A faithful transcript of all the lines below, with no pictures, is the goal here.
□ □ □ □
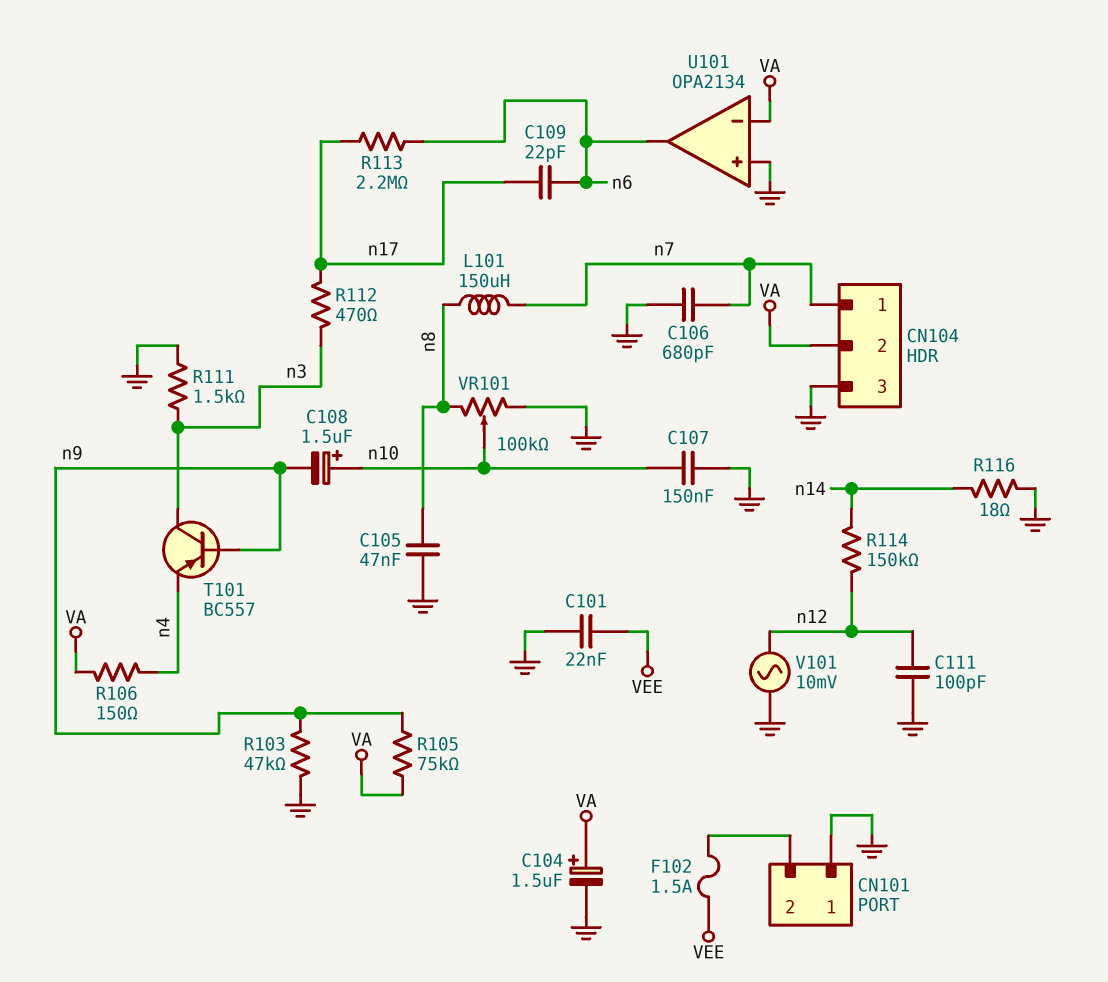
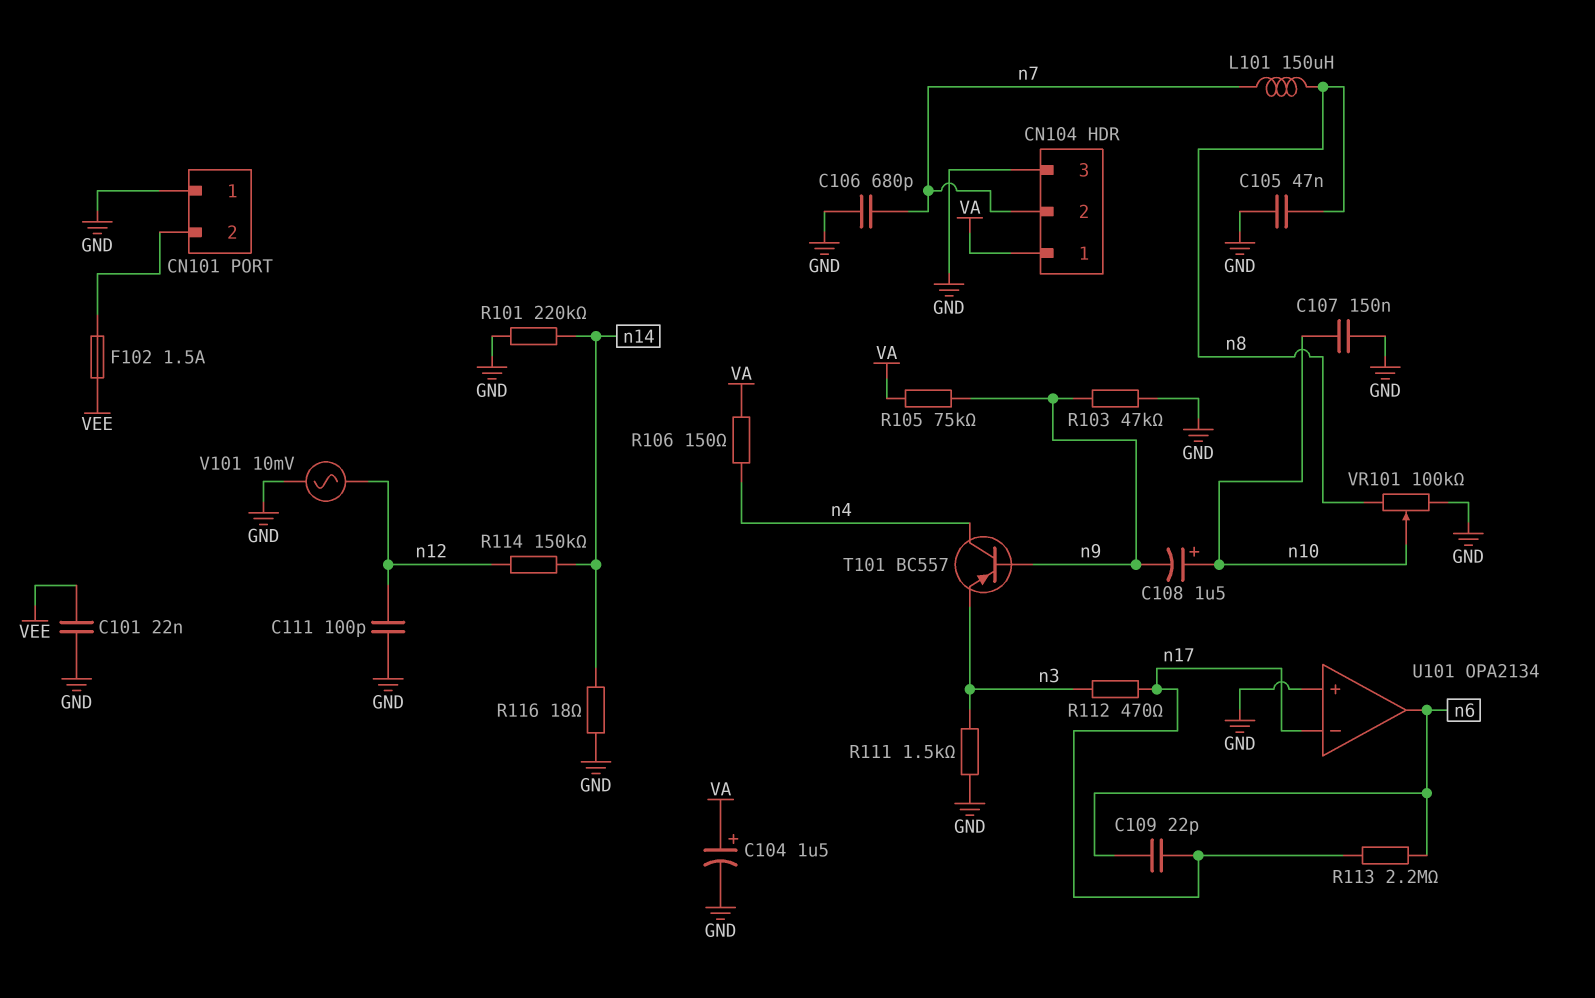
CN104 pin 1: n7 -> VA
CN104 pin 2: VA -> n7
R101: none -> 220k (GND, n14)
T101: PNP BC557 (B n9, C n3, E n4) -> PNP BC557 (B n9, C n4, E n3)
U101 pin in-: VA -> n17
□ □ □ □
(Exercise response)
CN104 pin 1: n7 -> VA
CN104 pin 2: VA -> n7
R101: none -> 220k (GND, n14)
T101: PNP BC557 (B n9, C n3, E n4) -> PNP BC557 (B n9, C n4, E n3)
U101 pin in-: VA -> n17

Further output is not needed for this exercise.